**The request:**
Copy the lines word for word, beginning with the line containing "scores [679, 401]" and continuing through the last line of the records.

**Supplied records:**
----

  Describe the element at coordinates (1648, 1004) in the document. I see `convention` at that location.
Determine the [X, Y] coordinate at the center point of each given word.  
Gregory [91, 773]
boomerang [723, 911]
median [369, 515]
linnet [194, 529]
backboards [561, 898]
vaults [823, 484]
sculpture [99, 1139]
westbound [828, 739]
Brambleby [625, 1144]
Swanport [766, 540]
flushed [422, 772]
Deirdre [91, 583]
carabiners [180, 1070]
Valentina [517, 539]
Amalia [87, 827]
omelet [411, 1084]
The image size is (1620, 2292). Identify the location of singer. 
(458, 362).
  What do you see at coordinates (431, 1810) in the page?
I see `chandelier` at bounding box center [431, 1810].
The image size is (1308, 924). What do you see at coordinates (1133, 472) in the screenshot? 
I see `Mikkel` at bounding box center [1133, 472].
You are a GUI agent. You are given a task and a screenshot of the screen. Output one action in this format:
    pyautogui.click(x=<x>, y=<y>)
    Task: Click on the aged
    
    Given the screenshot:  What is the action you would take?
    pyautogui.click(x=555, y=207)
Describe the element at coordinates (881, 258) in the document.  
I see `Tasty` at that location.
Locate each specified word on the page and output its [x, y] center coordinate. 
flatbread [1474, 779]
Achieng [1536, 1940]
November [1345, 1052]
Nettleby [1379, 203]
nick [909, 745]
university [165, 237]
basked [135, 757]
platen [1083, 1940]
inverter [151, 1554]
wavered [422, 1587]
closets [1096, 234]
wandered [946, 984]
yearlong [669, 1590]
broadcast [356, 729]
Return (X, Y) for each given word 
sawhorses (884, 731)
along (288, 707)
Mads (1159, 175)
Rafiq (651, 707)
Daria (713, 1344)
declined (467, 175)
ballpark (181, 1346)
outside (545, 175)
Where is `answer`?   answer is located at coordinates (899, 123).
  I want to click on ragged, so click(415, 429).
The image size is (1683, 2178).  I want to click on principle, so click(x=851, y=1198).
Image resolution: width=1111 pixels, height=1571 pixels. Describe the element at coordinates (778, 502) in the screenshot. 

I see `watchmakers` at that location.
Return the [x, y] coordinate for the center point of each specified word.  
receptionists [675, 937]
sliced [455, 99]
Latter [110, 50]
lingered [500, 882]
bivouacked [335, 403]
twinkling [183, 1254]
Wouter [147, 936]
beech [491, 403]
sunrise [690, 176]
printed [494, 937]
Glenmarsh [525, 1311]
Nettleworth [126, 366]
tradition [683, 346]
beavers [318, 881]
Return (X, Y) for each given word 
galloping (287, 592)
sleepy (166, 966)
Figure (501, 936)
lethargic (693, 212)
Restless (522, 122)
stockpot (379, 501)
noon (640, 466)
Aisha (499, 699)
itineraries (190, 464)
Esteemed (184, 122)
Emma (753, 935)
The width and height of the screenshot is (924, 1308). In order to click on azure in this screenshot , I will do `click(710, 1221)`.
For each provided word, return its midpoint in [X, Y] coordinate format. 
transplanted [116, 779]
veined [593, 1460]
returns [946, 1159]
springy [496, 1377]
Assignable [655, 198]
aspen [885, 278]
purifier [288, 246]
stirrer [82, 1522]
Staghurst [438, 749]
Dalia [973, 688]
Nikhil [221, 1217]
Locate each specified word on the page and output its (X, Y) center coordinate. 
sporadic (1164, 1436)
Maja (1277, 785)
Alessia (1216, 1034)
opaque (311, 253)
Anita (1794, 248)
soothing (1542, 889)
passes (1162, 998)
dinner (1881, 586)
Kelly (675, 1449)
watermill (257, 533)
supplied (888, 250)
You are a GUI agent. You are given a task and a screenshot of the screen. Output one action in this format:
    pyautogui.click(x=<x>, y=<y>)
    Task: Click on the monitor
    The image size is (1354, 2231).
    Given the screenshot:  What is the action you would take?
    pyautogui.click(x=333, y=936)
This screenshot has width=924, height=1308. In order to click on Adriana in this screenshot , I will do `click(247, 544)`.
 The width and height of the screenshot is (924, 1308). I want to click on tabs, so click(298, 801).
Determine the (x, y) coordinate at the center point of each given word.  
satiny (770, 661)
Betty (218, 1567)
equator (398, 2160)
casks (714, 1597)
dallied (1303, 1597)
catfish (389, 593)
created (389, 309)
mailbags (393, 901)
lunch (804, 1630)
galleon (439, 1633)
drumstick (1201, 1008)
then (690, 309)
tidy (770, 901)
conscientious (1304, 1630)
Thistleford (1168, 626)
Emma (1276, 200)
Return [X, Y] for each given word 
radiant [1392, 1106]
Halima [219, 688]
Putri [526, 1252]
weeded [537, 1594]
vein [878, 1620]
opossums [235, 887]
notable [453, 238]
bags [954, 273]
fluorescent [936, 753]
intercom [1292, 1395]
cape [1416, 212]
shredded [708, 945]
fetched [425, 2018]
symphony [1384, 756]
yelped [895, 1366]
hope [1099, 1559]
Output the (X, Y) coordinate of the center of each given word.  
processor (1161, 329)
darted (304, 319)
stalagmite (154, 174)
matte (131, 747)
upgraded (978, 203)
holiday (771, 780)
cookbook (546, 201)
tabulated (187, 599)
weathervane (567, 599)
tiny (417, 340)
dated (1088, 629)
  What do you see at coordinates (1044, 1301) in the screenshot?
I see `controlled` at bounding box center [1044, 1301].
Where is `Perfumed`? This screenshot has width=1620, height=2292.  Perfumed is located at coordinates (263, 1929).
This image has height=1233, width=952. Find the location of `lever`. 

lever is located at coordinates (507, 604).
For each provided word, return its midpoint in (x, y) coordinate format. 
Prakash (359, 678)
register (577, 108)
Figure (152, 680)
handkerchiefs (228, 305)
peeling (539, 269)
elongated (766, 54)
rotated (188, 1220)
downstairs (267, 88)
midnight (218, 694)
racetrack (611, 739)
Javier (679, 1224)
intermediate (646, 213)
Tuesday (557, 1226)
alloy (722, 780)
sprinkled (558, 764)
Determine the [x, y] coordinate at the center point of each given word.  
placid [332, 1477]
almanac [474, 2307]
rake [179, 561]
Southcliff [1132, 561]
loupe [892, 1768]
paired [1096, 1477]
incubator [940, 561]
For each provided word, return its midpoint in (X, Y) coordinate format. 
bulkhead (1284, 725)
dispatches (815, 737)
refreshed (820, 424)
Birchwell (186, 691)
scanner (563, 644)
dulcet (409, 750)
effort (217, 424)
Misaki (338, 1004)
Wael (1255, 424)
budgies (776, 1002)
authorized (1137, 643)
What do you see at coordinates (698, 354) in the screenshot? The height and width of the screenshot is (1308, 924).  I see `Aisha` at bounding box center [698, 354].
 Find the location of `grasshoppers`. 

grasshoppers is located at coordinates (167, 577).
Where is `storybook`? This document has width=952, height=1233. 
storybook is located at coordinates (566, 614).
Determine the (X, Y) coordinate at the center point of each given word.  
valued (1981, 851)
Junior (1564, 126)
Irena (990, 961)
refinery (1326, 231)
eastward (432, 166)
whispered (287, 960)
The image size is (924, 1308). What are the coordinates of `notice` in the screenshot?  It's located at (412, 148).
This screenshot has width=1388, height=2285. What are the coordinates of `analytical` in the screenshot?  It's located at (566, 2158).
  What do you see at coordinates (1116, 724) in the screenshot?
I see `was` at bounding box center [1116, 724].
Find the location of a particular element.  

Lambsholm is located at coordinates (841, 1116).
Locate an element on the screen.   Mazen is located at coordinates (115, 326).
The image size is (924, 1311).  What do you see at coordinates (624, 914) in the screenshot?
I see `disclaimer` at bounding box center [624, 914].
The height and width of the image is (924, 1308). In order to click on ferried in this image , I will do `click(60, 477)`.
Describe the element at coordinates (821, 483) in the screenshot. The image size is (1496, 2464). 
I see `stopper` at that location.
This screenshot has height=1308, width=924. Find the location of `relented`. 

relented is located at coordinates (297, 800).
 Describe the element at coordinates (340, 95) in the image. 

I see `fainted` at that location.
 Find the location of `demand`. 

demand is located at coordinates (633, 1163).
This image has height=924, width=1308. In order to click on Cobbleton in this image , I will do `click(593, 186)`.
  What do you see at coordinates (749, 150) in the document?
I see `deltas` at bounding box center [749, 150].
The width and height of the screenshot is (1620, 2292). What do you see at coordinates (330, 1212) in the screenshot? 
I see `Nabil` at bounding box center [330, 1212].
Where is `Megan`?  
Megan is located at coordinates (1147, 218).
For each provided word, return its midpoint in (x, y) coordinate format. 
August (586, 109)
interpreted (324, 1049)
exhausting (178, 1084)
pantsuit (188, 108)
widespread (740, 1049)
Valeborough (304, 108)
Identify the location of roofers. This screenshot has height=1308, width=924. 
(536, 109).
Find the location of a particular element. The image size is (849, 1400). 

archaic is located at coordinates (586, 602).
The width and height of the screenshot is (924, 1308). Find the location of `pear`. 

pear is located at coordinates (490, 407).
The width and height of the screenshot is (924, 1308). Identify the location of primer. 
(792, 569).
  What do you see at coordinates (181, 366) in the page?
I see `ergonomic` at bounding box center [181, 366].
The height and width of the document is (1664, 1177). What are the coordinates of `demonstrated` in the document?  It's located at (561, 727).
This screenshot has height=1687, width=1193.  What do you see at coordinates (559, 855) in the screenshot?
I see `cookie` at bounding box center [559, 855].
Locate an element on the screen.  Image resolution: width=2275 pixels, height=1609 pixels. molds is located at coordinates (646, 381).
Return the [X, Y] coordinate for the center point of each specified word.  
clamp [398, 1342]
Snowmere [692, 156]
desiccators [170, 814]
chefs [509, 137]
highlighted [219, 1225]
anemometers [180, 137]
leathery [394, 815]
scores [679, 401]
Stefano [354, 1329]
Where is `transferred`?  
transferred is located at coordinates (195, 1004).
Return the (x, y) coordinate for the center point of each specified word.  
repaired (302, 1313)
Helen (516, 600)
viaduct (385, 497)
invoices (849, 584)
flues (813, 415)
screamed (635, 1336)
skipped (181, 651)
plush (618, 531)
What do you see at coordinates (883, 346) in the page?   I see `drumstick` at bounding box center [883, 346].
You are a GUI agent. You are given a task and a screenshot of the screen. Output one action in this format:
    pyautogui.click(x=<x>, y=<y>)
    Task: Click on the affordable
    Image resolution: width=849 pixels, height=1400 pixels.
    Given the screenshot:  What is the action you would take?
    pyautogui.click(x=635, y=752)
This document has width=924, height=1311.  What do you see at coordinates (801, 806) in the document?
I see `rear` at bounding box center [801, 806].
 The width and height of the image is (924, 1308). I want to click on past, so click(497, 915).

----

**Written answer:**
scores [679, 401]
Stefano [354, 1329]
Where is `transferred`?  
transferred is located at coordinates (195, 1004).
Return the (x, y) coordinate for the center point of each specified word.  
repaired (302, 1313)
Helen (516, 600)
viaduct (385, 497)
invoices (849, 584)
flues (813, 415)
screamed (635, 1336)
skipped (181, 651)
plush (618, 531)
What do you see at coordinates (883, 346) in the page?   I see `drumstick` at bounding box center [883, 346].
You are a GUI agent. You are given a task and a screenshot of the screen. Output one action in this format:
    pyautogui.click(x=<x>, y=<y>)
    Task: Click on the affordable
    Image resolution: width=849 pixels, height=1400 pixels.
    Given the screenshot:  What is the action you would take?
    pyautogui.click(x=635, y=752)
This document has width=924, height=1311.  What do you see at coordinates (801, 806) in the document?
I see `rear` at bounding box center [801, 806].
 The width and height of the image is (924, 1308). I want to click on past, so click(497, 915).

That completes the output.